Aim of the task – Transcribe the records that follow. Keep every word exactly, and drop the pictures.

Data records –
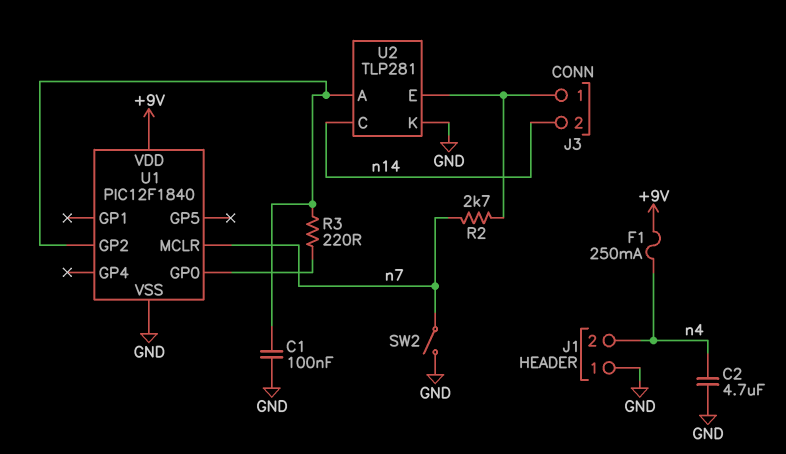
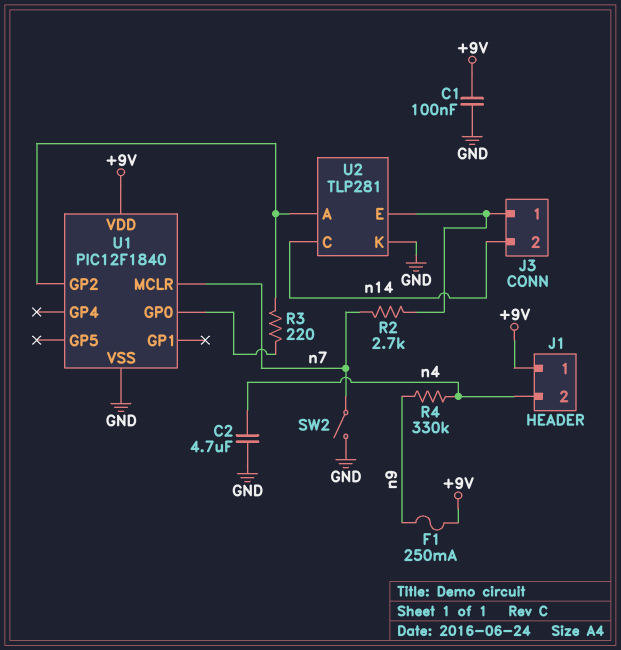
C1: 100nF (GND, U1/GP2) -> 100nF (+9V, GND)
F1: 250mA (+9V, n4) -> 250mA (+9V, n9)
J1 pin 1: GND -> +9V
R4: none -> 330k (n4, n9)

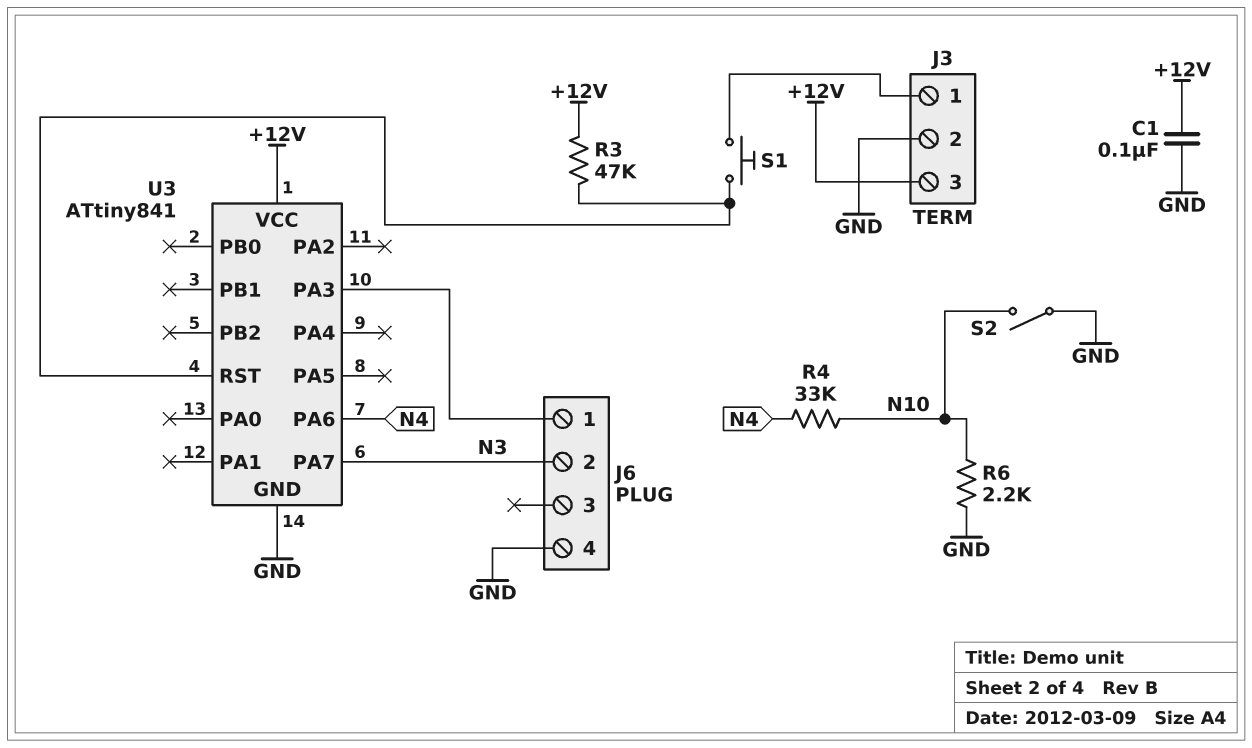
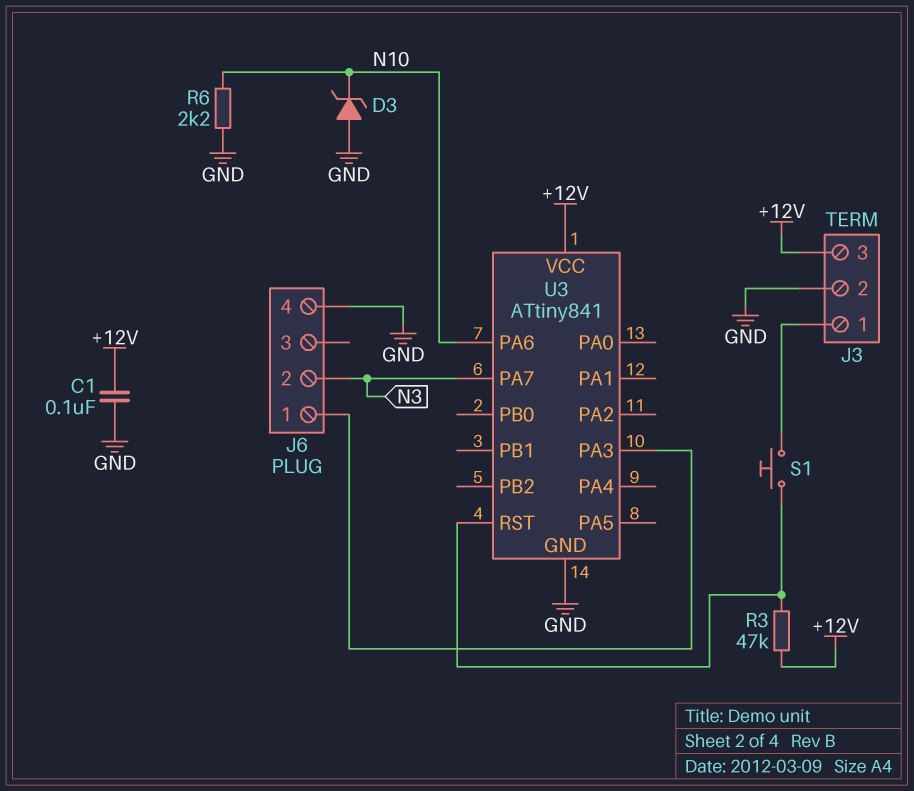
D3: none -> zener (A GND, K N10)
R4: 33k (N4, N10) -> none
S2: switch (GND, N10) -> none
U3 pin PA6: N4 -> N10

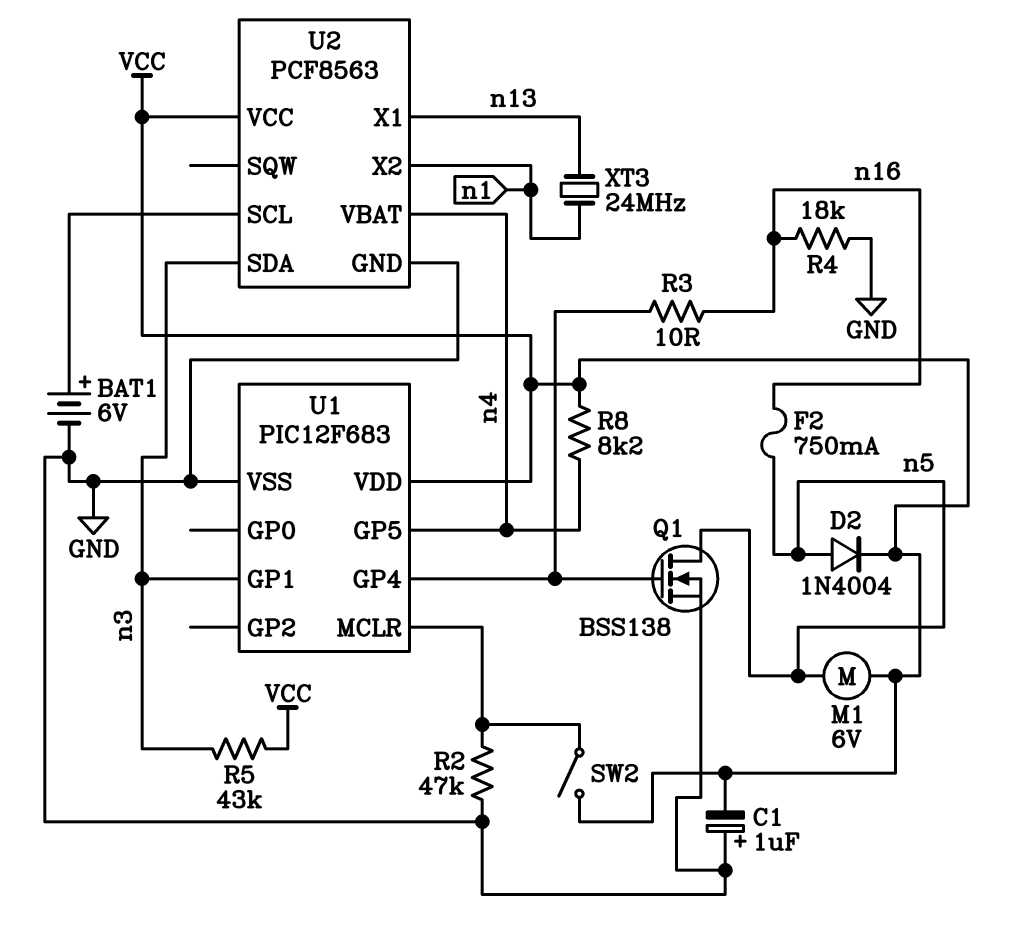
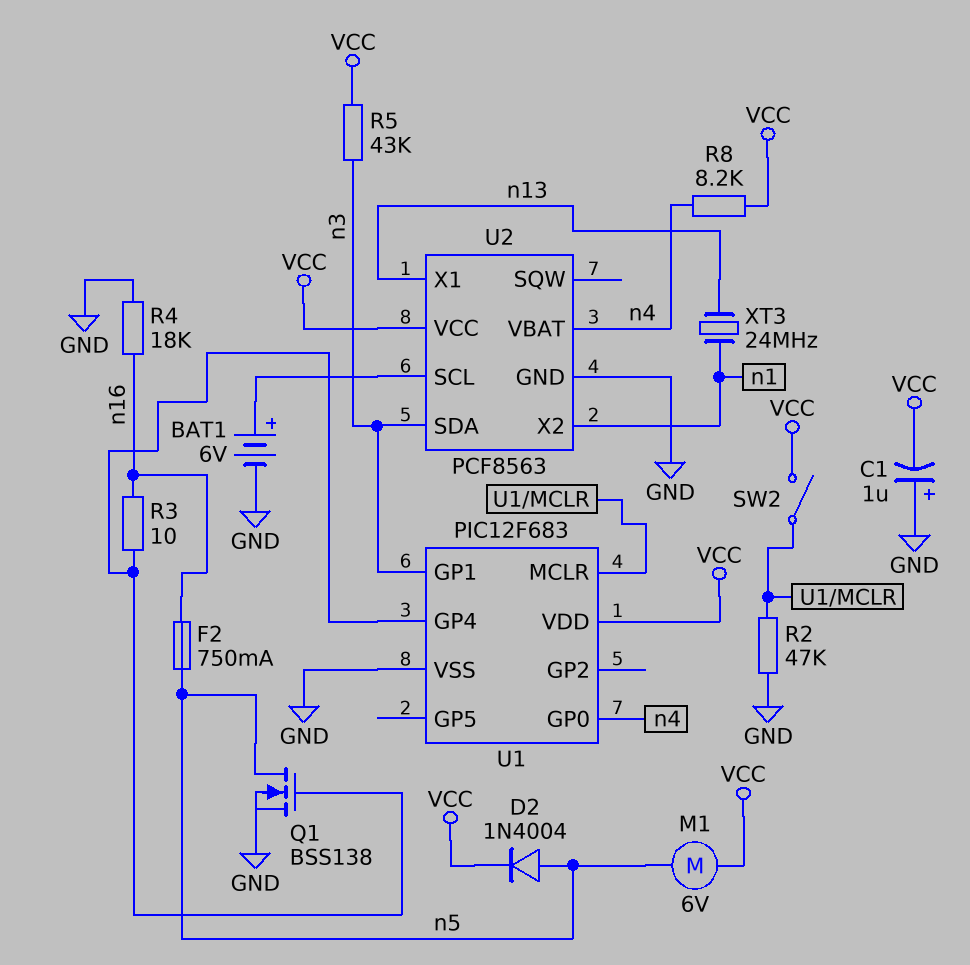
U1 pin GP0: none -> n4
U1 pin GP5: n4 -> none

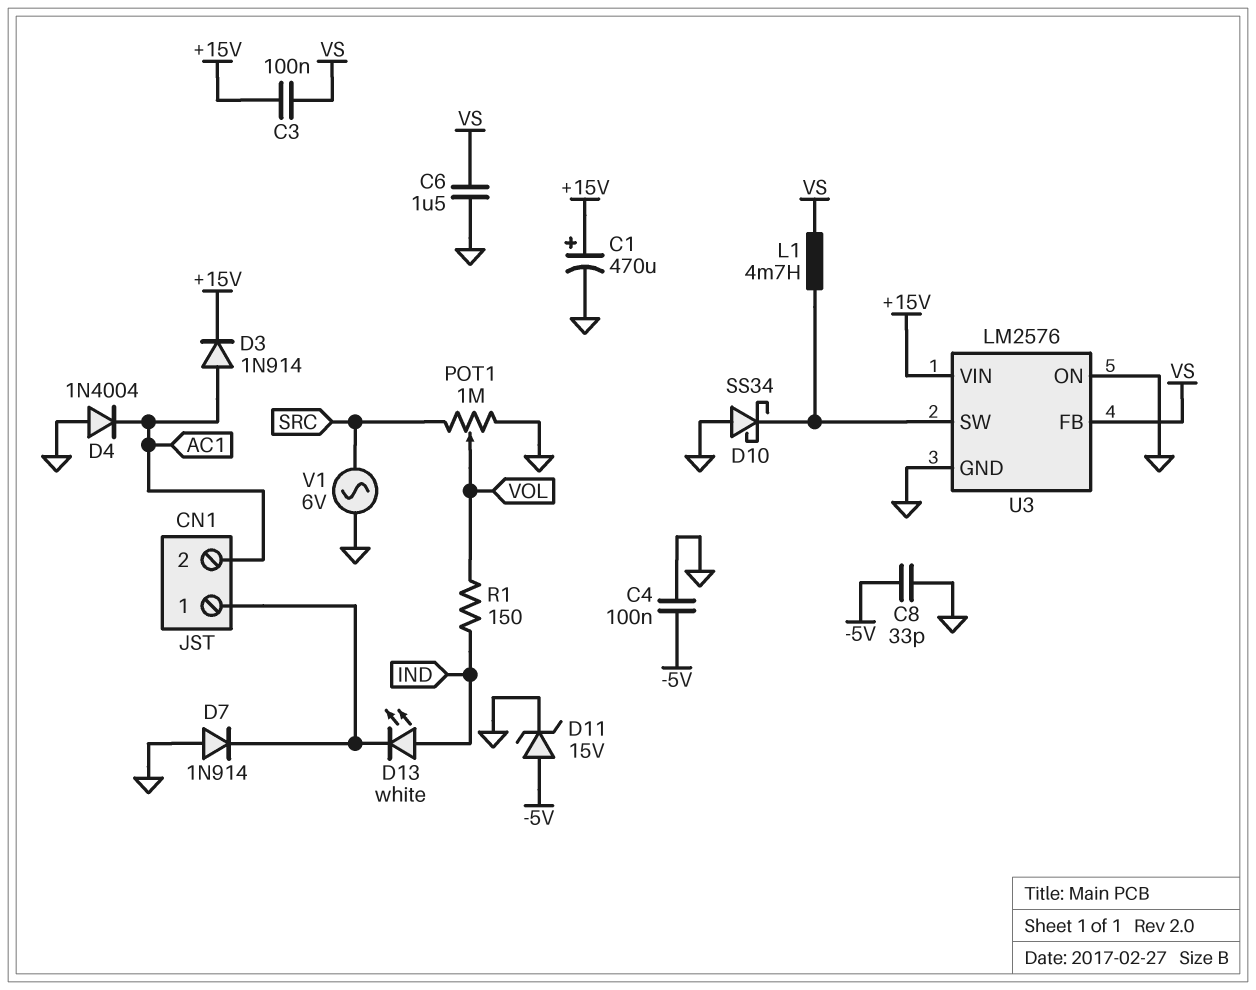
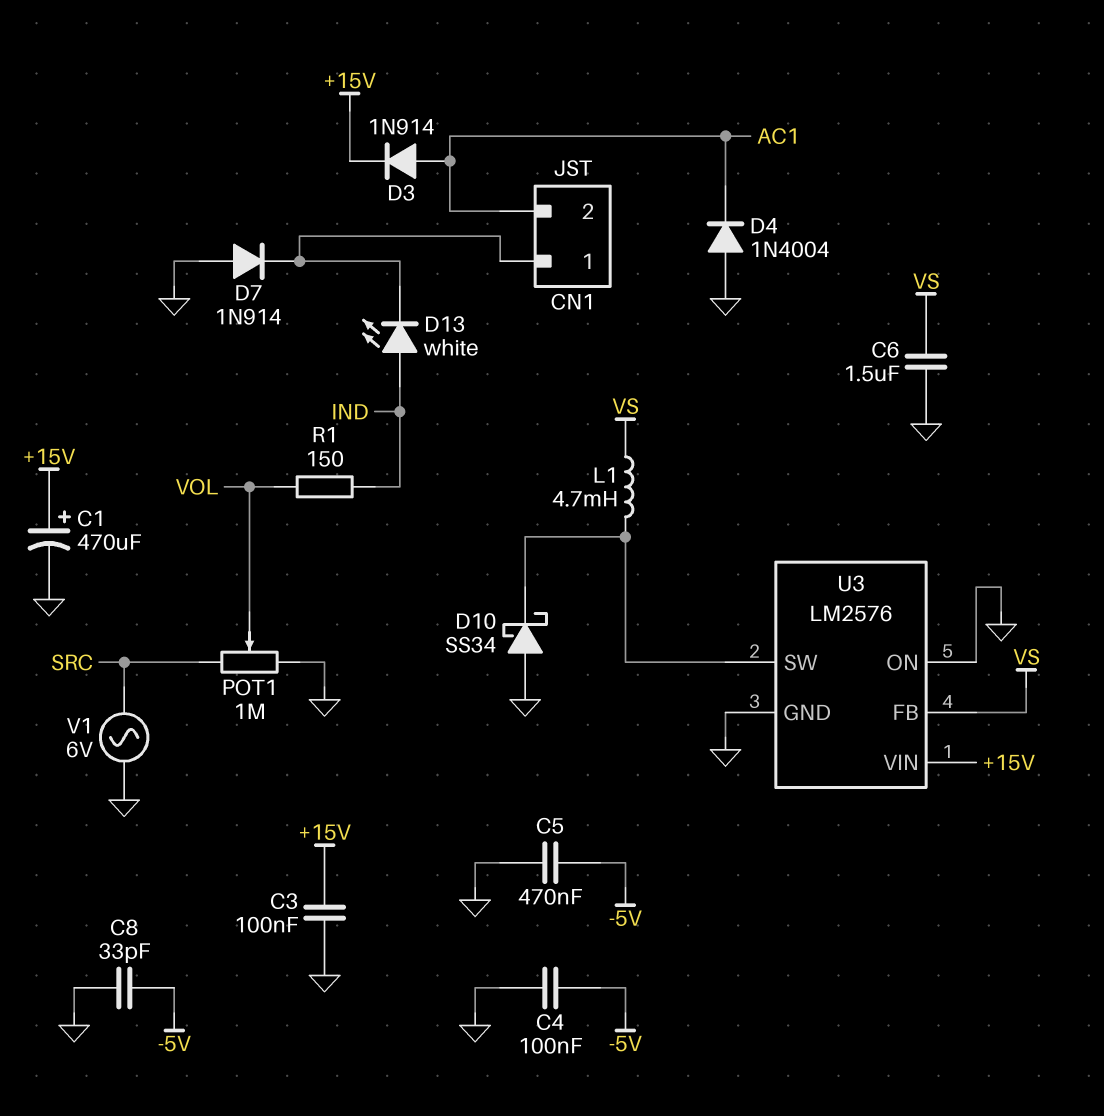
C3: 100nF (+15V, VS) -> 100nF (+15V, GND)
C5: none -> 470nF (-5V, GND)
D11: zener 15V (A -5V, K GND) -> none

Your solution –
C1: 100nF (GND, U1/GP2) -> 100nF (+9V, GND)
F1: 250mA (+9V, n4) -> 250mA (+9V, n9)
J1 pin 1: GND -> +9V
R4: none -> 330k (n4, n9)

D3: none -> zener (A GND, K N10)
R4: 33k (N4, N10) -> none
S2: switch (GND, N10) -> none
U3 pin PA6: N4 -> N10

U1 pin GP0: none -> n4
U1 pin GP5: n4 -> none

C3: 100nF (+15V, VS) -> 100nF (+15V, GND)
C5: none -> 470nF (-5V, GND)
D11: zener 15V (A -5V, K GND) -> none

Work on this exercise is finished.